START GIVEN DATA
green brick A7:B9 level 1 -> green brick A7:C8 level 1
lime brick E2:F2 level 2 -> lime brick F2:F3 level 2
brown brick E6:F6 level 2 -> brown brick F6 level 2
END GIVEN DATA
START GIVEN DATA
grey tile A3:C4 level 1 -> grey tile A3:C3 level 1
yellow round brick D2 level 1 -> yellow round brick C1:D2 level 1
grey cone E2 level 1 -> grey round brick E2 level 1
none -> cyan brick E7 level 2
END GIVEN DATA
* _EXERCISE_: Restate word for word the lines in the material above from the one with "green brick A7:B9" to the one with "brown brick E6:F6"; both of those lines count, and nothing else does.

* _RESULT OF THE EXERCISE_:
green brick A7:B9 level 1 -> green brick A7:C8 level 1
lime brick E2:F2 level 2 -> lime brick F2:F3 level 2
brown brick E6:F6 level 2 -> brown brick F6 level 2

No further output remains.